#### INFORMATION PROVIDED

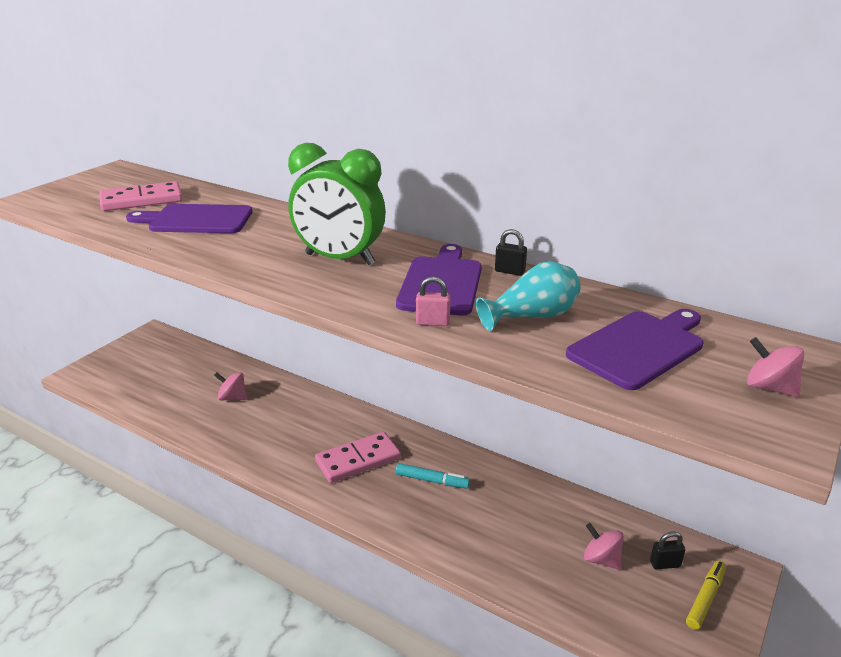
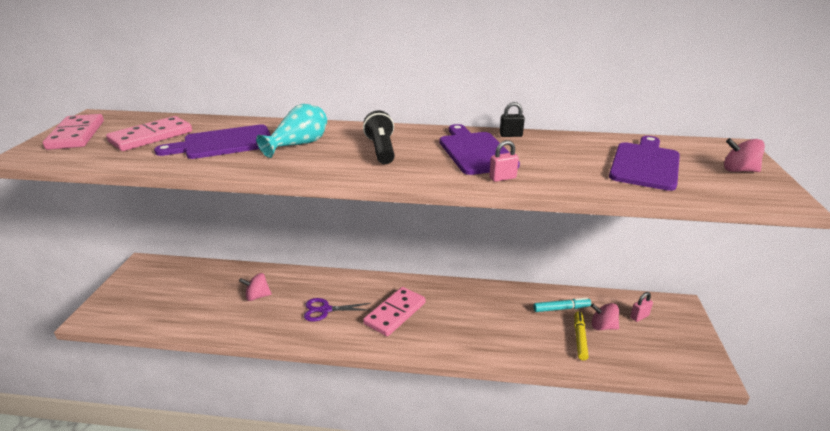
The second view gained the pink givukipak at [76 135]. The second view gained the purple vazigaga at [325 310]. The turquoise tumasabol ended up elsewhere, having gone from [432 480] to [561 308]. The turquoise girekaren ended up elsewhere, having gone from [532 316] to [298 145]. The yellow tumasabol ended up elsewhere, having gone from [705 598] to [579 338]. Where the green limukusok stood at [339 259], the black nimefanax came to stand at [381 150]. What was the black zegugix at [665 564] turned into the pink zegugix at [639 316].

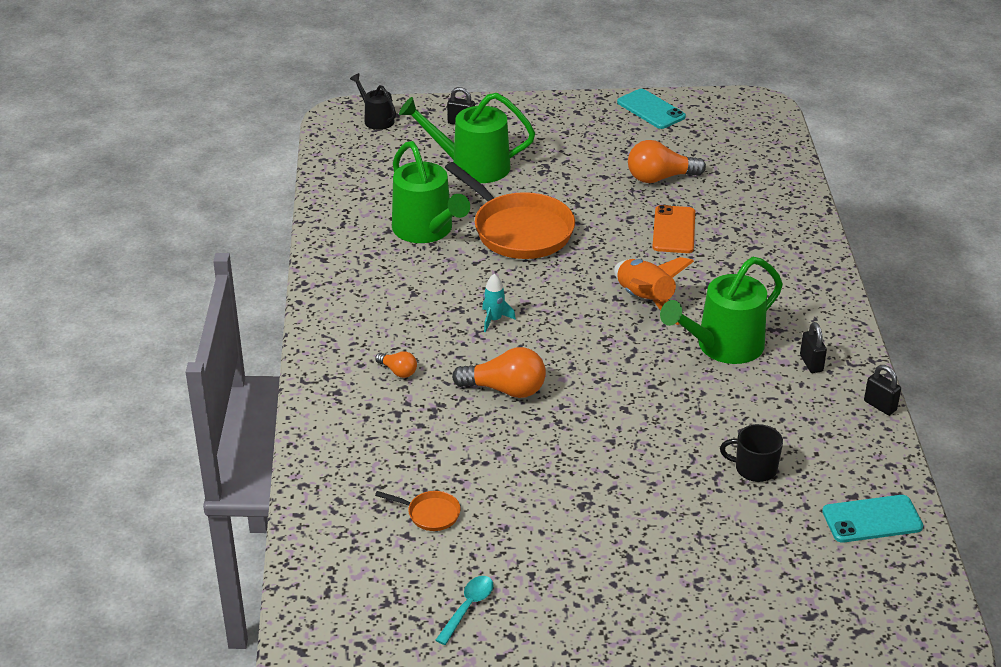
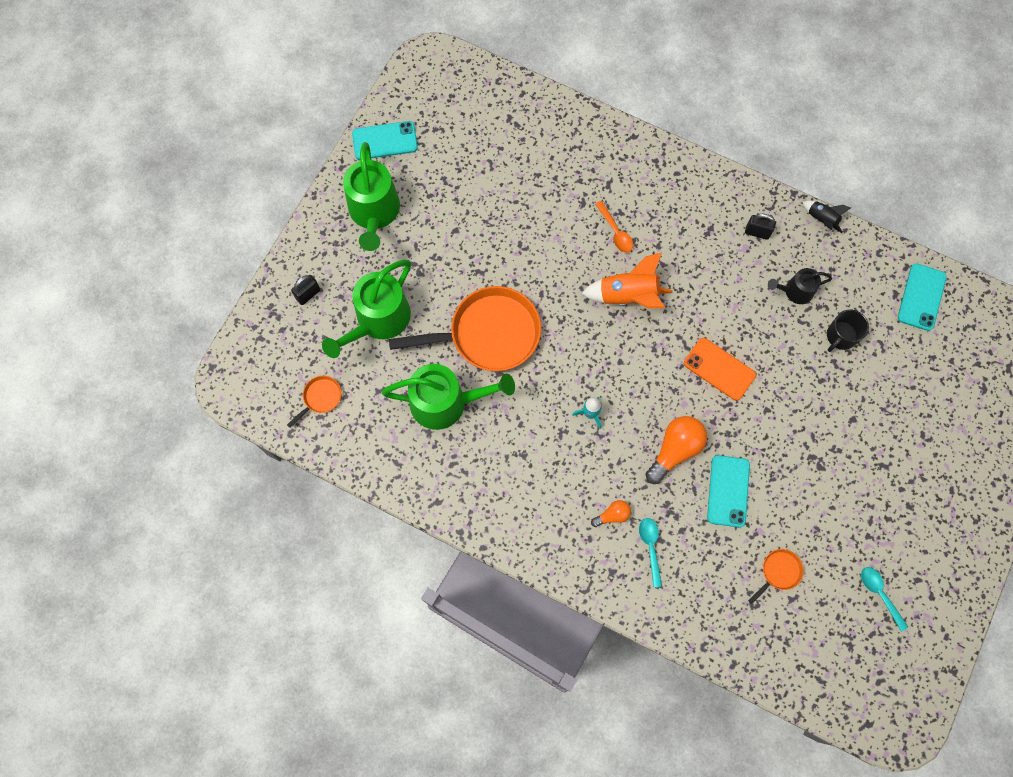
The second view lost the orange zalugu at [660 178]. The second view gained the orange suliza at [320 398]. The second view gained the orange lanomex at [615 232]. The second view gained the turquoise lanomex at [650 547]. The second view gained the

########
#### INFORMATION PROVIDED

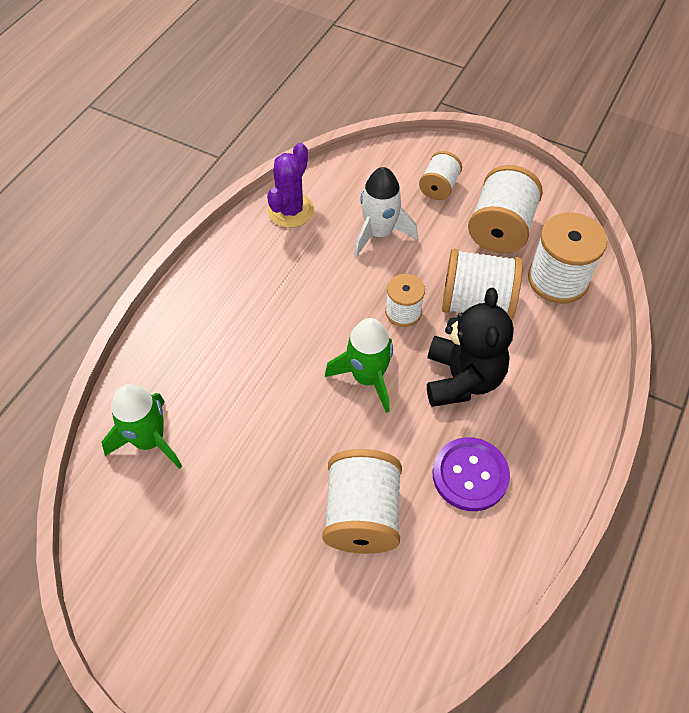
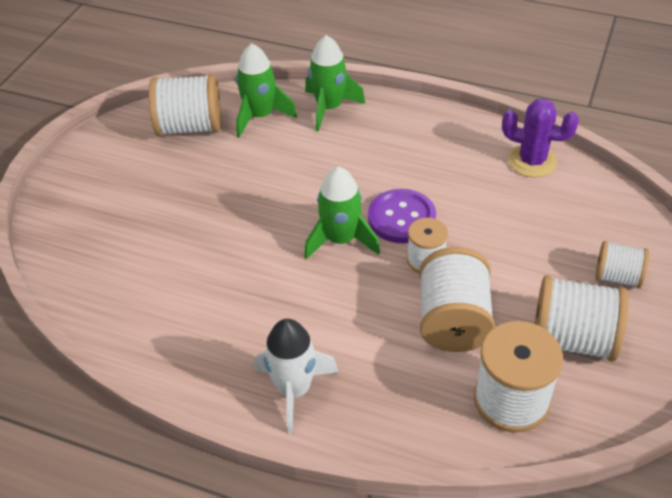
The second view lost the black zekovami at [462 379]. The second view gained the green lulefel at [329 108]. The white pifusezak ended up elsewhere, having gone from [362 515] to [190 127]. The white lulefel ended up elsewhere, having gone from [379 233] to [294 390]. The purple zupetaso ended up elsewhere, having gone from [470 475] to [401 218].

########

▶ [ABOUT THIS EXERCISE] When you reach the line containing "The second view gained the pink" in the entries above, begin restating word for word, and stop once the line containing "The second view lost the orange" has been given. Omit the pictures.

▶ [EXPECTED OUTPUT]
The second view gained the pink givukipak at [76 135]. The second view gained the purple vazigaga at [325 310]. The turquoise tumasabol ended up elsewhere, having gone from [432 480] to [561 308]. The turquoise girekaren ended up elsewhere, having gone from [532 316] to [298 145]. The yellow tumasabol ended up elsewhere, having gone from [705 598] to [579 338]. Where the green limukusok stood at [339 259], the black nimefanax came to stand at [381 150]. What was the black zegugix at [665 564] turned into the pink zegugix at [639 316].

The second view lost the orange zalugu at [660 178]. The second view gained the orange suliza at [320 398]. The second view gained the orange lanomex at [615 232]. The second view gained the turquoise lanomex at [650 547]. The second view gained the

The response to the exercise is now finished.